_Data in this exercise_.

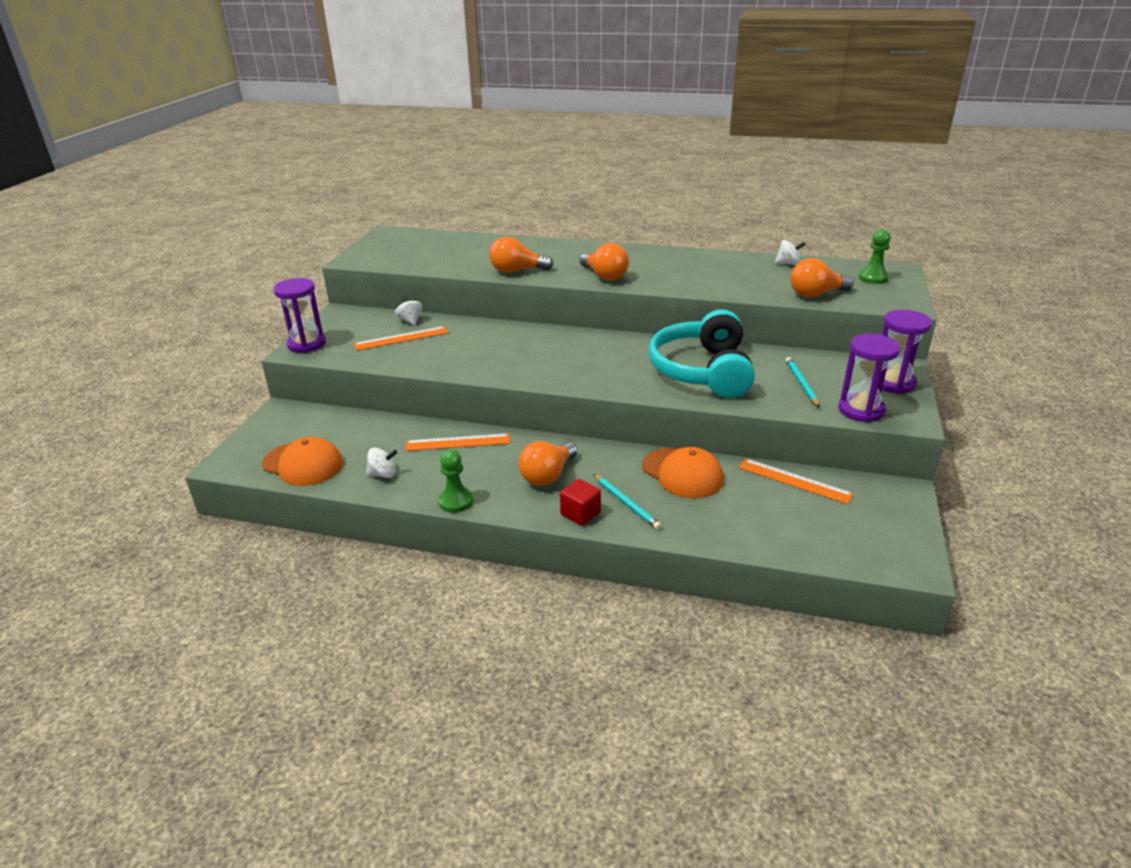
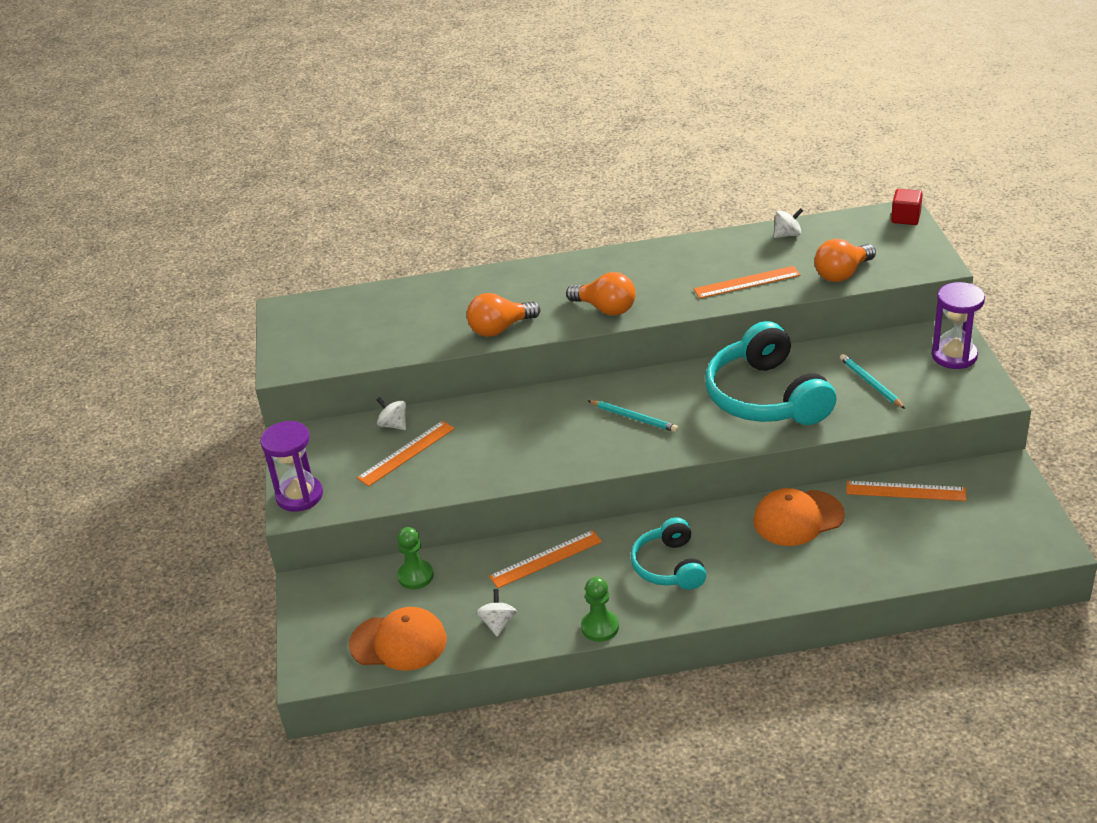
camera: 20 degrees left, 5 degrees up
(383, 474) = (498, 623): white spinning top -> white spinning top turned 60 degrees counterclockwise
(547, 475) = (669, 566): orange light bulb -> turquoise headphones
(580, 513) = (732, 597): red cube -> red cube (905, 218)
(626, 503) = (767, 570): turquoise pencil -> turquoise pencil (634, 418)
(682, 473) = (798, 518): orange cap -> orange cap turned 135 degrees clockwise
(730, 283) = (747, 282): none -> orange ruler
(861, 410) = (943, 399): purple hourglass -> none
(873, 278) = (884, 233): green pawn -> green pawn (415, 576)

==

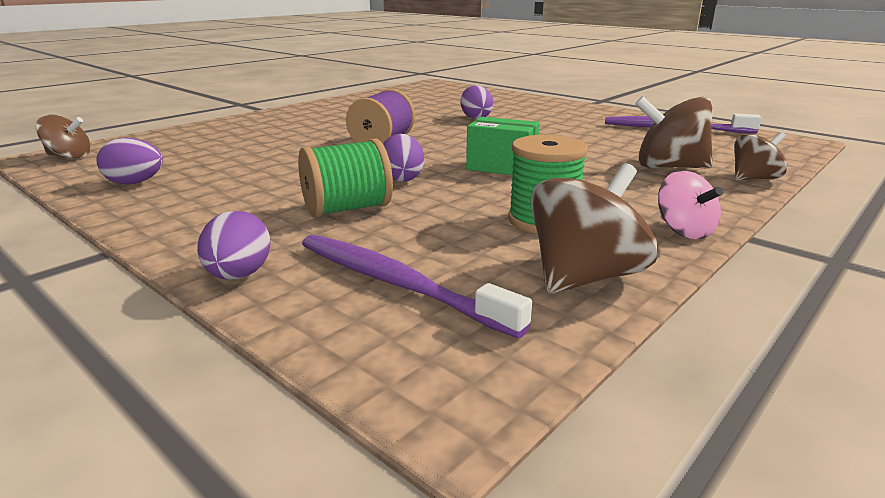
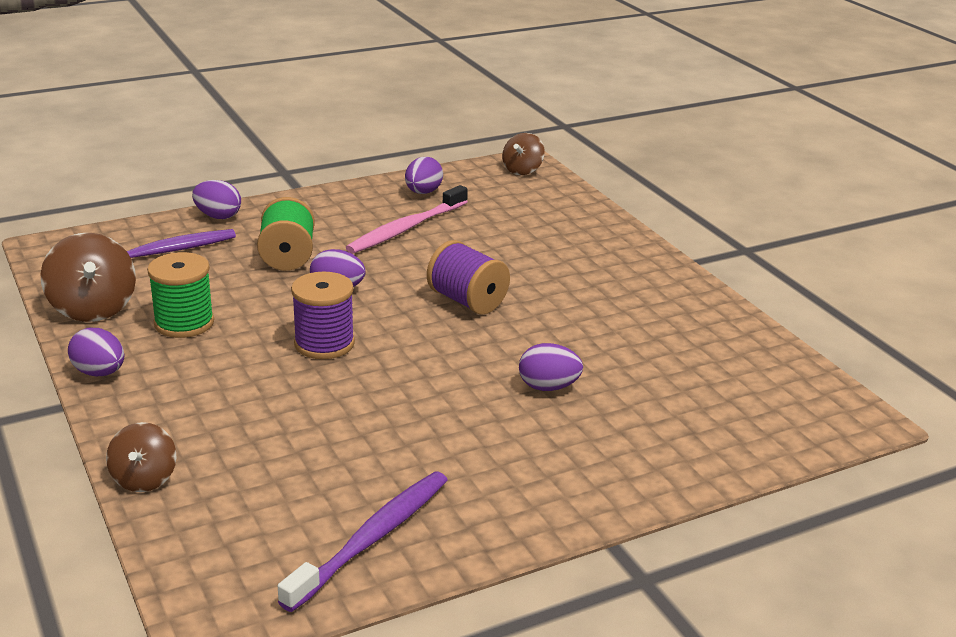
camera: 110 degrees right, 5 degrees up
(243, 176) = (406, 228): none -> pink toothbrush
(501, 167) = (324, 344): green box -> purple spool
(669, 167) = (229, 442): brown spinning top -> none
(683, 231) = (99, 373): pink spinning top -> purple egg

...

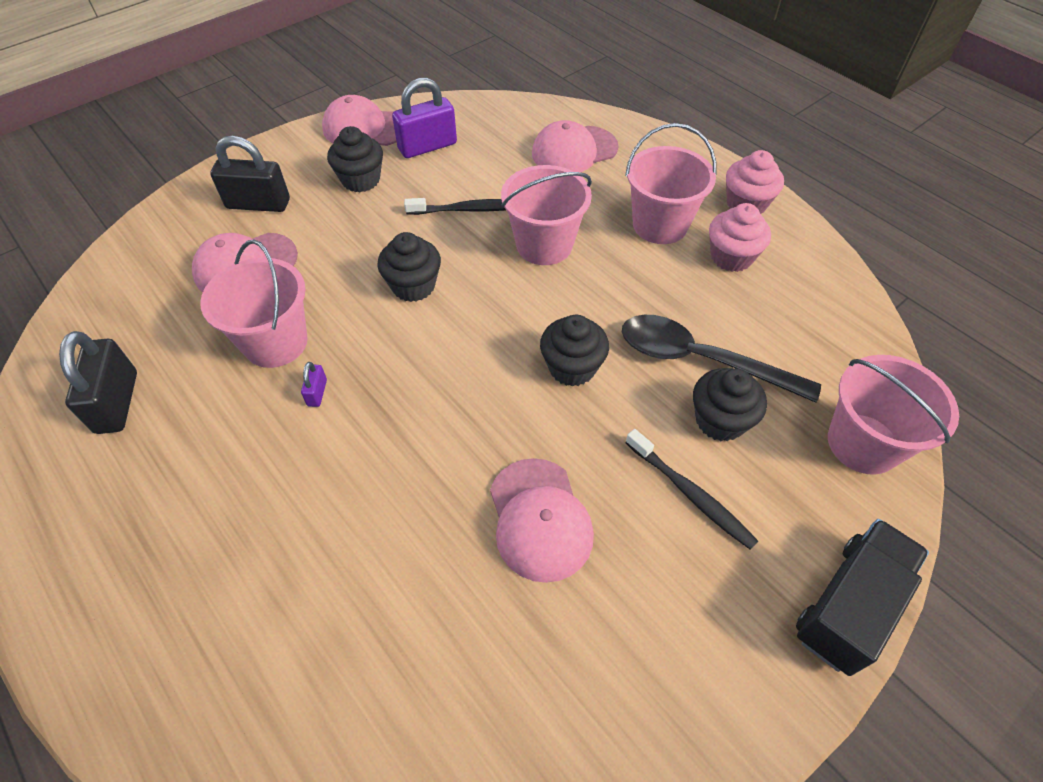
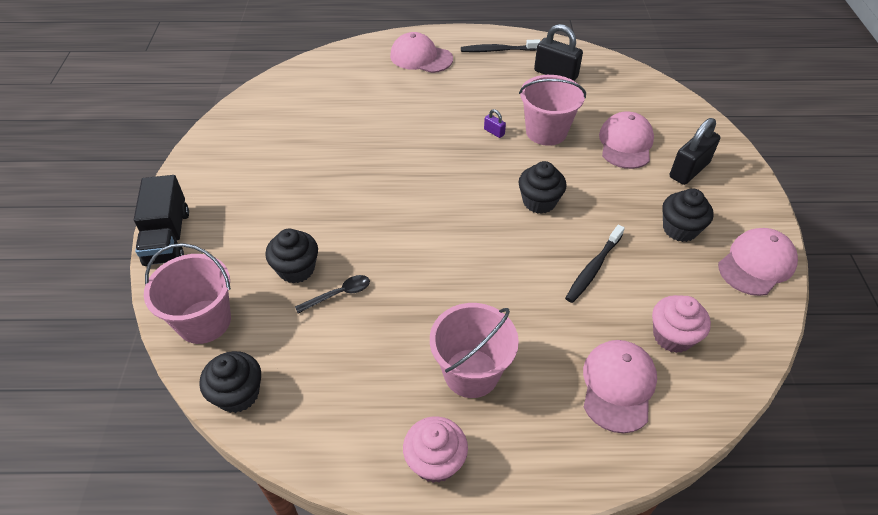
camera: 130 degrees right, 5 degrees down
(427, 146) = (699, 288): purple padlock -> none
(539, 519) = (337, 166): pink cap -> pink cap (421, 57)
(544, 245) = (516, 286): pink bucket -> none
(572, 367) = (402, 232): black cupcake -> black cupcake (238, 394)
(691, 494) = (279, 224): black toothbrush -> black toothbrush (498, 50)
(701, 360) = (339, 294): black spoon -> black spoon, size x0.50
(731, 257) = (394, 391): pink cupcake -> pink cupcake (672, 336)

_Directions for this task_. Search the data for the word "orange" and copy each line where it appears.

_Result of this exercise_.
(547, 475) = (669, 566): orange light bulb -> turquoise headphones
(682, 473) = (798, 518): orange cap -> orange cap turned 135 degrees clockwise
(730, 283) = (747, 282): none -> orange ruler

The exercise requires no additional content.